• [Data for this task]:
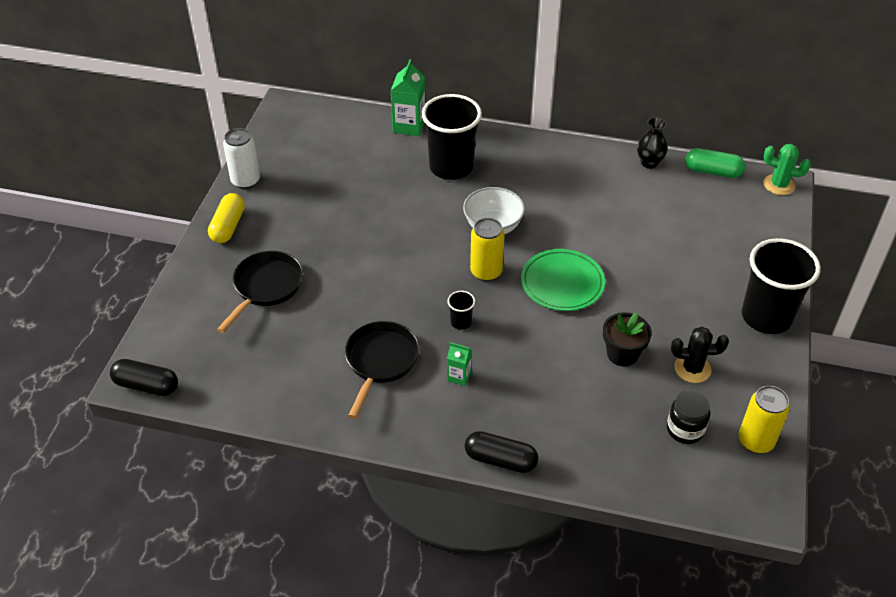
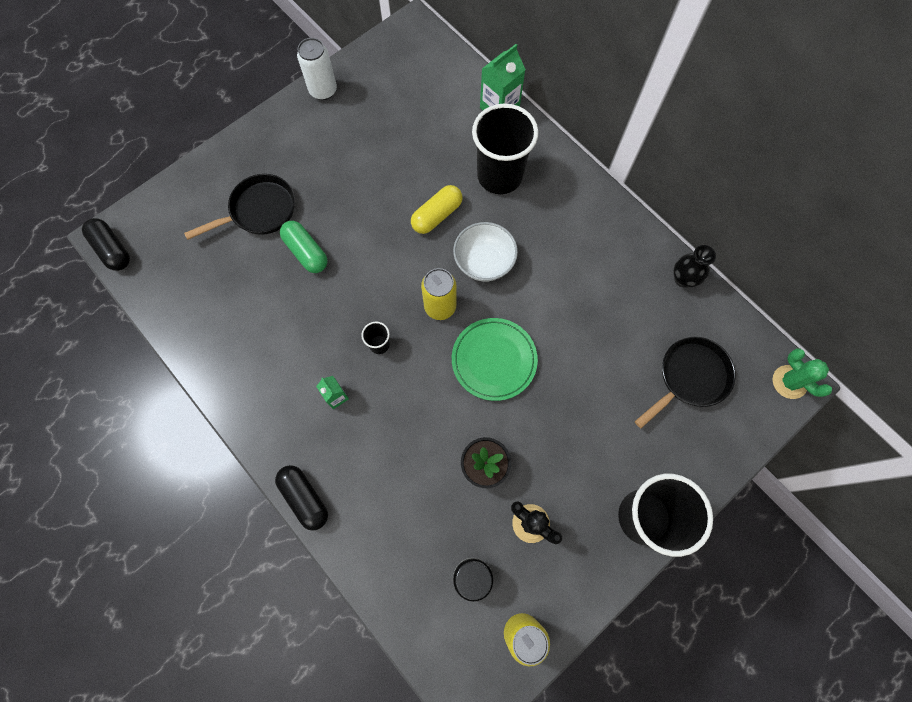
camera: 35 degrees right, 25 degrees up
yellow capsule [208,193,245,243] -> yellow capsule moved to [411,185,463,234]
black pan [345,321,420,419] -> black pan moved to [635,337,736,428]
green capsule [685,148,745,178] -> green capsule moved to [280,221,328,273]

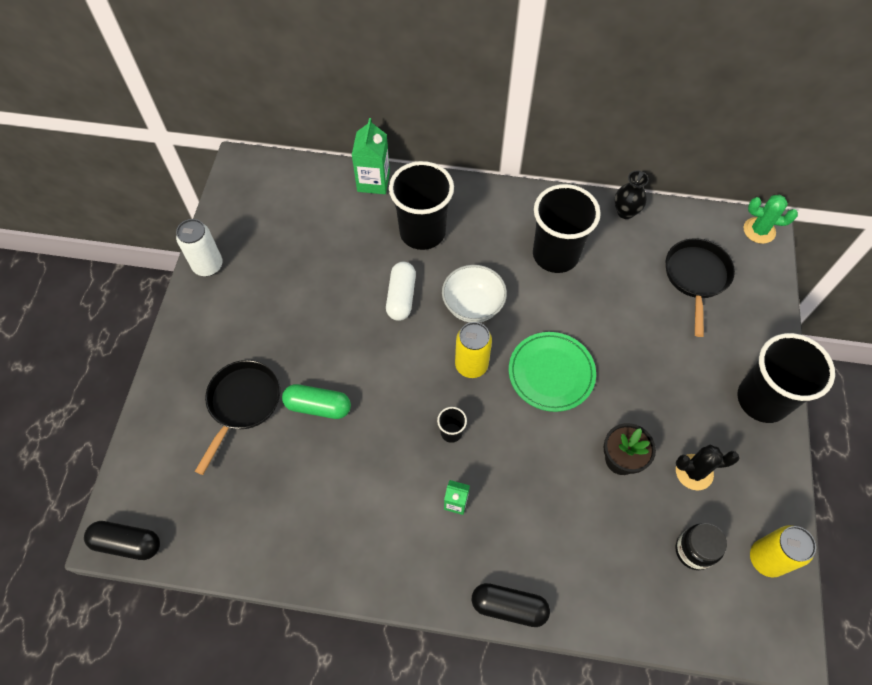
camera: 40 degrees left, 10 degrees down
yellow capsule [411,185,463,234] -> white capsule [386,262,416,321]
none -> black cup [533,184,601,273]

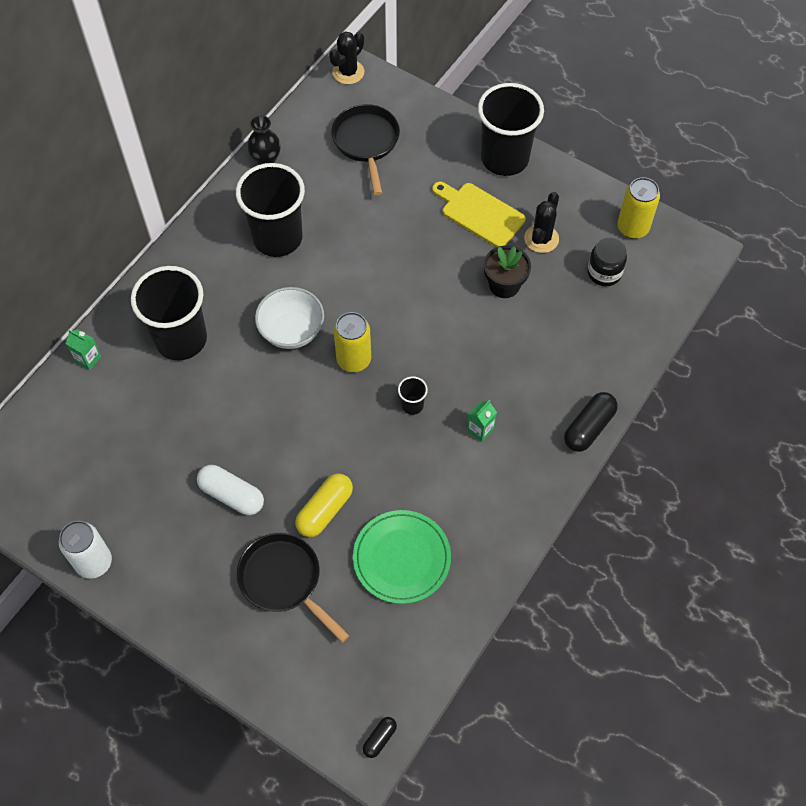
camera: 65 degrees left, 0 degrees up
black capsule [84,521,160,560] -> black capsule [363,717,397,758], size x0.55
green capsule [282,384,351,419] -> yellow capsule [295,473,353,537]
green carton [352,118,390,194] -> green carton [66,330,101,370], size x0.56
white capsule [386,262,416,321] -> white capsule moved to [197,465,264,515]
green plate [509,332,596,412] -> green plate moved to [353,510,451,604]
black pan [666,238,735,337] -> black pan turned 45 degrees clockwise [331,104,400,195]
green cactus [744,195,798,244] -> black cactus [329,31,364,84]
none -> yellow cutting board [432,182,526,247]

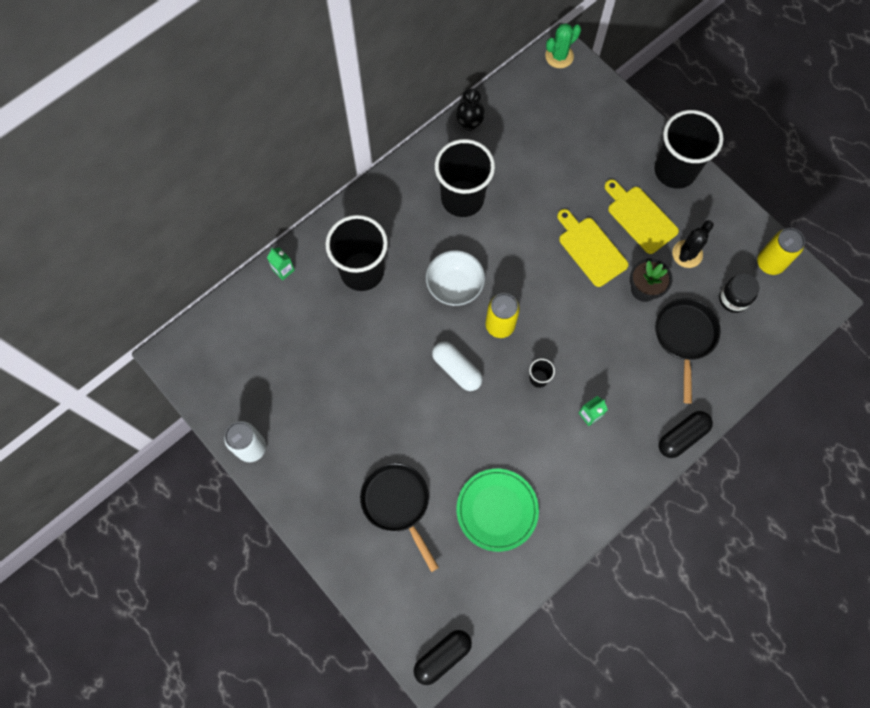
camera: 15 degrees right, 10 degrees up
white capsule [197,465,264,515] -> white capsule moved to [432,342,483,391]
yellow capsule [295,473,353,537] -> none
black cactus [329,31,364,84] -> green cactus [545,23,581,68]
black pan [331,104,400,195] -> black pan moved to [655,298,721,404]
black capsule [363,717,397,758] -> black capsule [414,630,472,685], size x1.80
none -> yellow cutting board [557,209,629,287]

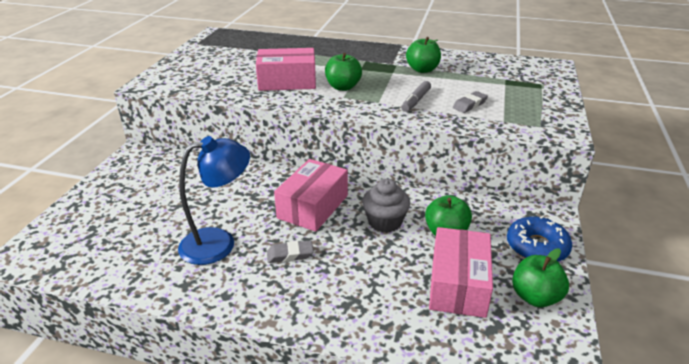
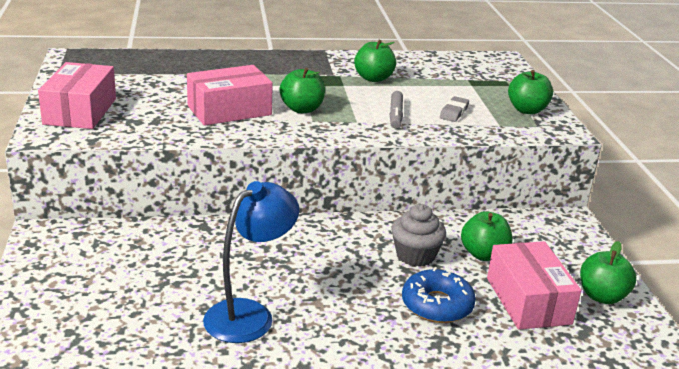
camera: 25 degrees left, 5 degrees down
grey eraser [267,240,314,263] -> none
pink box [274,159,348,232] -> pink box moved to [38,62,116,129]
blue donut [507,215,572,262] -> blue donut moved to [402,267,476,323]
none -> green apple [508,70,553,114]

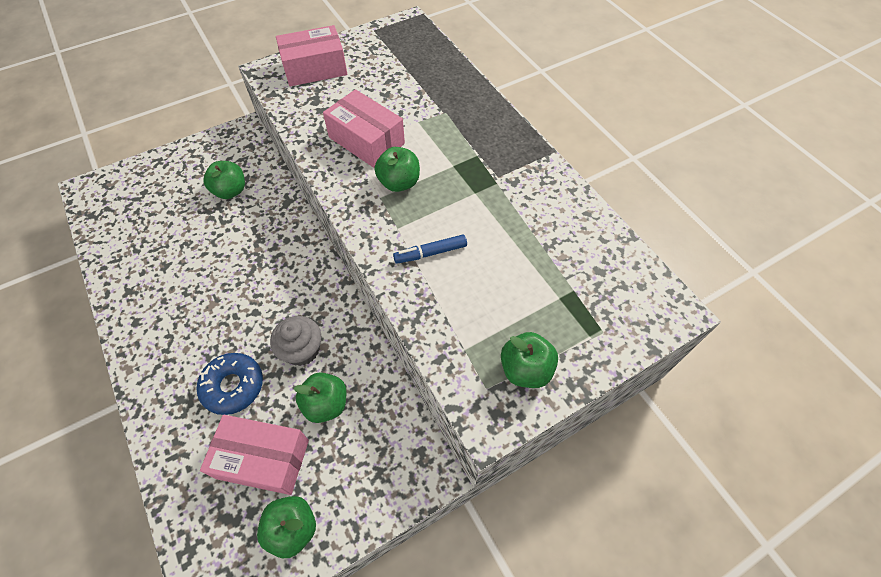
camera: 70 degrees right, 30 degrees up
blue lamp [203,181,299,343] -> none
green apple [354,39,396,82] -> green apple moved to [203,161,245,199]
grey marker [390,91,403,129] -> blue marker [393,235,467,264]
grey eraser [440,96,469,122] -> none
pink box [487,241,581,330] -> pink box turned 45 degrees clockwise [200,415,309,495]

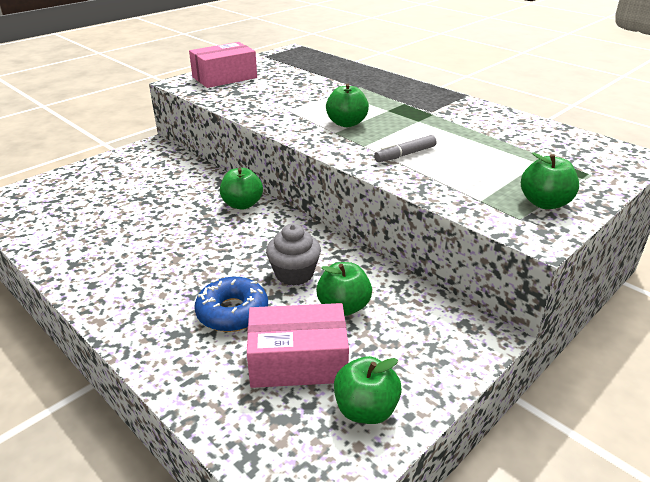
camera: 15 degrees left, 25 degrees down
green apple [203,161,245,199] -> green apple moved to [220,168,263,209]
pink box [323,89,405,168] -> none
blue marker [393,235,467,264] -> grey marker [374,135,437,162]

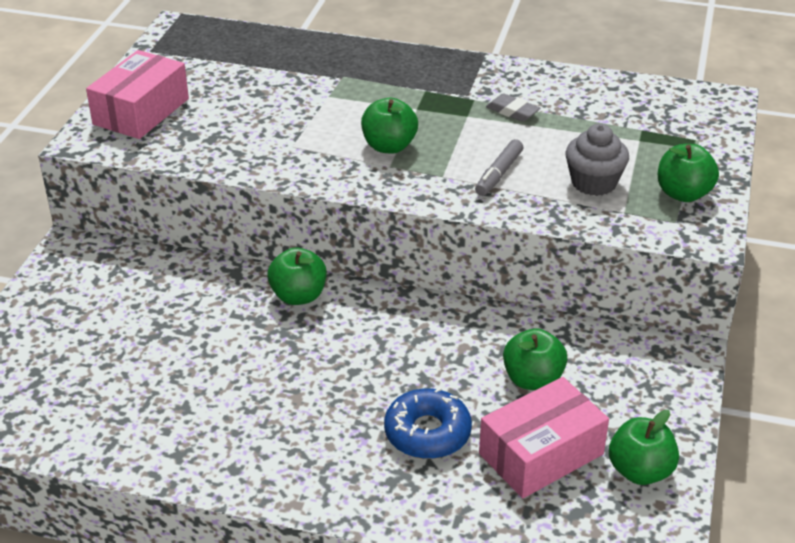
camera: 30 degrees left, 5 degrees up
grey cupcake [266,224,321,286] -> grey cupcake moved to [566,124,629,196]
none -> grey eraser [486,93,540,122]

• [Work task]: Leave out the pictures and repeat the lines from the start of the material through the line with "black pan [331,104,400,195]", inclusive.

• [Answer section]:
camera: 35 degrees right, 25 degrees up
yellow capsule [208,193,245,243] -> yellow capsule moved to [411,185,463,234]
black pan [345,321,420,419] -> black pan moved to [635,337,736,428]
green capsule [685,148,745,178] -> green capsule moved to [280,221,328,273]

camera: 40 degrees left, 10 degrees down
yellow capsule [411,185,463,234] -> white capsule [386,262,416,321]
none -> black cup [533,184,601,273]

camera: 65 degrees left, 0 degrees up
black capsule [84,521,160,560] -> black capsule [363,717,397,758], size x0.55
green capsule [282,384,351,419] -> yellow capsule [295,473,353,537]
green carton [352,118,390,194] -> green carton [66,330,101,370], size x0.56
white capsule [386,262,416,321] -> white capsule moved to [197,465,264,515]
green plate [509,332,596,412] -> green plate moved to [353,510,451,604]
black pan [666,238,735,337] -> black pan turned 45 degrees clockwise [331,104,400,195]
green cactus [744,195,798,244] -> black cactus [329,31,364,84]
none -> yellow cutting board [432,182,526,247]

camera: 15 degrees right, 10 degrees up
white capsule [197,465,264,515] -> white capsule moved to [432,342,483,391]
yellow capsule [295,473,353,537] -> none
black cactus [329,31,364,84] -> green cactus [545,23,581,68]
black pan [331,104,400,195] -> black pan moved to [655,298,721,404]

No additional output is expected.